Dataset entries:

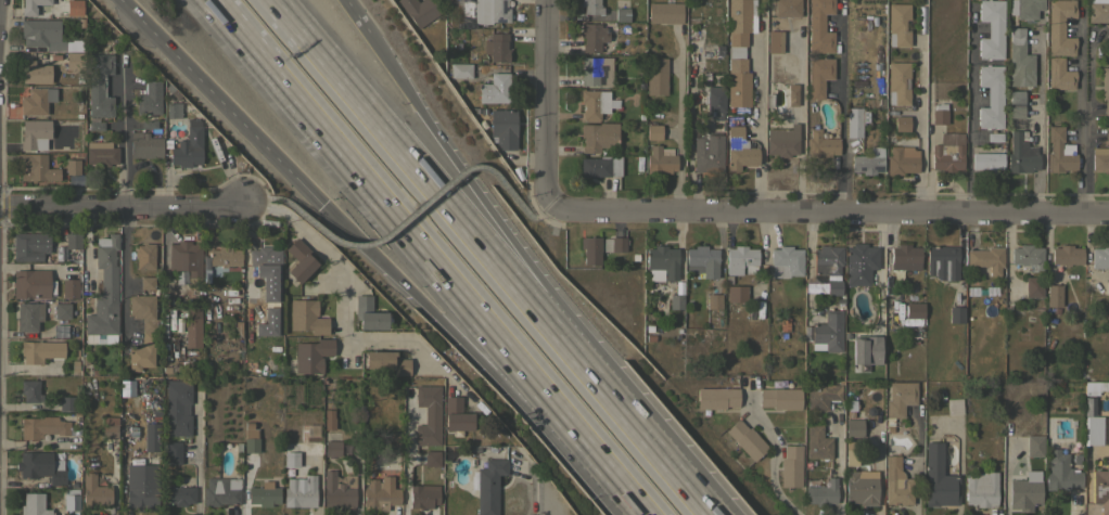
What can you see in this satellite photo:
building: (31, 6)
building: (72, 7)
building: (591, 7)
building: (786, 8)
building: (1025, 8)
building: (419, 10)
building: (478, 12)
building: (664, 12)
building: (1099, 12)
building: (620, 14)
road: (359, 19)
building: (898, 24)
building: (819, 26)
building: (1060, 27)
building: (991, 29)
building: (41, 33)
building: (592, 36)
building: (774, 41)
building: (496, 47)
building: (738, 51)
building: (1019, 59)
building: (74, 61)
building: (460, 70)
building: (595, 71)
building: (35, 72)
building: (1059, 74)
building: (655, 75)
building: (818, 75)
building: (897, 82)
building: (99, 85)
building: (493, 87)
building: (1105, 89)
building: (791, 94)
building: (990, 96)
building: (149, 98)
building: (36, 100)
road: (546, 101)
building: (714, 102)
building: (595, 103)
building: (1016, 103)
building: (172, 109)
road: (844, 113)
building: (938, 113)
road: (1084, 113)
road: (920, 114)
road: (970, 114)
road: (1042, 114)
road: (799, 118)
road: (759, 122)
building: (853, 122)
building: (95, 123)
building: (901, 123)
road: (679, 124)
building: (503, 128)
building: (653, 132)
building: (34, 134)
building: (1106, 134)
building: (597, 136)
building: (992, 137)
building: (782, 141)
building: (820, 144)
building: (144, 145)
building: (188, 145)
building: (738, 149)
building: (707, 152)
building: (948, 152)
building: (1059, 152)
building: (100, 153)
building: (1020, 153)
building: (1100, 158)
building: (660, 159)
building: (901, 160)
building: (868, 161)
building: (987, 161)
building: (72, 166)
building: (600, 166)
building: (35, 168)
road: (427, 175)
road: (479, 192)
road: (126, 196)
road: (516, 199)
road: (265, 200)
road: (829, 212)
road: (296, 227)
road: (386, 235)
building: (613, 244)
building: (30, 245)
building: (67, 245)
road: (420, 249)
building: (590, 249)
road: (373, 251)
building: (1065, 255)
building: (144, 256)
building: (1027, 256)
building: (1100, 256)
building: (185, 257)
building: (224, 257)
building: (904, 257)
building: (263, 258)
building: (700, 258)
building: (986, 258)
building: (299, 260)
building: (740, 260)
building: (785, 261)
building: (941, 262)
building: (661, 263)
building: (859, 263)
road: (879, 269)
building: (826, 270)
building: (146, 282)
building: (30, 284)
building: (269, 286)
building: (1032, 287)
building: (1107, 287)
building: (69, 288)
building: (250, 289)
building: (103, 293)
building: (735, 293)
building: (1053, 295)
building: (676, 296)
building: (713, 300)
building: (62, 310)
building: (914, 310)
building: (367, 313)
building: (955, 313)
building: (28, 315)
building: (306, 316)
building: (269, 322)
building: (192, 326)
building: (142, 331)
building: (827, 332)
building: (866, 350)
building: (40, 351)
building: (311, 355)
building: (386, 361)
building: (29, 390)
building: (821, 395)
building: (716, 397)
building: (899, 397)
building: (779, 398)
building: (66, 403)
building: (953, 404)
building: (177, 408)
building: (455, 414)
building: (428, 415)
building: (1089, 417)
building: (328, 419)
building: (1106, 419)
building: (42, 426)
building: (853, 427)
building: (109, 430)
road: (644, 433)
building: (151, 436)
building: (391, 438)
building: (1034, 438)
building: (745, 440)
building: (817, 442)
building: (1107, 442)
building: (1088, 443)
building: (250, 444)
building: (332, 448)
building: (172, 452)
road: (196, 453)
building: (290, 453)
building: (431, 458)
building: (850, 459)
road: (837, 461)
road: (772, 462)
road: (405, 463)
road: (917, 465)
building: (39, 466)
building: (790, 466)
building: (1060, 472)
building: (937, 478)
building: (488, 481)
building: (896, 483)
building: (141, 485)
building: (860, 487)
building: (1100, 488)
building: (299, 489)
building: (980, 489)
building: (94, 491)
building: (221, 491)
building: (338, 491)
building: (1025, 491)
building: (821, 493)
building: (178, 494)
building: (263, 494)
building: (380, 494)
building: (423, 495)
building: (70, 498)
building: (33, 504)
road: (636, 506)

:: ACTIVITY ::
A verbatim copy of every record above is required, with all pictures omitted.

:: FINISHED TASK ::
What can you see in this satellite photo:
building: (31, 6)
building: (72, 7)
building: (591, 7)
building: (786, 8)
building: (1025, 8)
building: (419, 10)
building: (478, 12)
building: (664, 12)
building: (1099, 12)
building: (620, 14)
road: (359, 19)
building: (898, 24)
building: (819, 26)
building: (1060, 27)
building: (991, 29)
building: (41, 33)
building: (592, 36)
building: (774, 41)
building: (496, 47)
building: (738, 51)
building: (1019, 59)
building: (74, 61)
building: (460, 70)
building: (595, 71)
building: (35, 72)
building: (1059, 74)
building: (655, 75)
building: (818, 75)
building: (897, 82)
building: (99, 85)
building: (493, 87)
building: (1105, 89)
building: (791, 94)
building: (990, 96)
building: (149, 98)
building: (36, 100)
road: (546, 101)
building: (714, 102)
building: (595, 103)
building: (1016, 103)
building: (172, 109)
road: (844, 113)
building: (938, 113)
road: (1084, 113)
road: (920, 114)
road: (970, 114)
road: (1042, 114)
road: (799, 118)
road: (759, 122)
building: (853, 122)
building: (95, 123)
building: (901, 123)
road: (679, 124)
building: (503, 128)
building: (653, 132)
building: (34, 134)
building: (1106, 134)
building: (597, 136)
building: (992, 137)
building: (782, 141)
building: (820, 144)
building: (144, 145)
building: (188, 145)
building: (738, 149)
building: (707, 152)
building: (948, 152)
building: (1059, 152)
building: (100, 153)
building: (1020, 153)
building: (1100, 158)
building: (660, 159)
building: (901, 160)
building: (868, 161)
building: (987, 161)
building: (72, 166)
building: (600, 166)
building: (35, 168)
road: (427, 175)
road: (479, 192)
road: (126, 196)
road: (516, 199)
road: (265, 200)
road: (829, 212)
road: (296, 227)
road: (386, 235)
building: (613, 244)
building: (30, 245)
building: (67, 245)
road: (420, 249)
building: (590, 249)
road: (373, 251)
building: (1065, 255)
building: (144, 256)
building: (1027, 256)
building: (1100, 256)
building: (185, 257)
building: (224, 257)
building: (904, 257)
building: (263, 258)
building: (700, 258)
building: (986, 258)
building: (299, 260)
building: (740, 260)
building: (785, 261)
building: (941, 262)
building: (661, 263)
building: (859, 263)
road: (879, 269)
building: (826, 270)
building: (146, 282)
building: (30, 284)
building: (269, 286)
building: (1032, 287)
building: (1107, 287)
building: (69, 288)
building: (250, 289)
building: (103, 293)
building: (735, 293)
building: (1053, 295)
building: (676, 296)
building: (713, 300)
building: (62, 310)
building: (914, 310)
building: (367, 313)
building: (955, 313)
building: (28, 315)
building: (306, 316)
building: (269, 322)
building: (192, 326)
building: (142, 331)
building: (827, 332)
building: (866, 350)
building: (40, 351)
building: (311, 355)
building: (386, 361)
building: (29, 390)
building: (821, 395)
building: (716, 397)
building: (899, 397)
building: (779, 398)
building: (66, 403)
building: (953, 404)
building: (177, 408)
building: (455, 414)
building: (428, 415)
building: (1089, 417)
building: (328, 419)
building: (1106, 419)
building: (42, 426)
building: (853, 427)
building: (109, 430)
road: (644, 433)
building: (151, 436)
building: (391, 438)
building: (1034, 438)
building: (745, 440)
building: (817, 442)
building: (1107, 442)
building: (1088, 443)
building: (250, 444)
building: (332, 448)
building: (172, 452)
road: (196, 453)
building: (290, 453)
building: (431, 458)
building: (850, 459)
road: (837, 461)
road: (772, 462)
road: (405, 463)
road: (917, 465)
building: (39, 466)
building: (790, 466)
building: (1060, 472)
building: (937, 478)
building: (488, 481)
building: (896, 483)
building: (141, 485)
building: (860, 487)
building: (1100, 488)
building: (299, 489)
building: (980, 489)
building: (94, 491)
building: (221, 491)
building: (338, 491)
building: (1025, 491)
building: (821, 493)
building: (178, 494)
building: (263, 494)
building: (380, 494)
building: (423, 495)
building: (70, 498)
building: (33, 504)
road: (636, 506)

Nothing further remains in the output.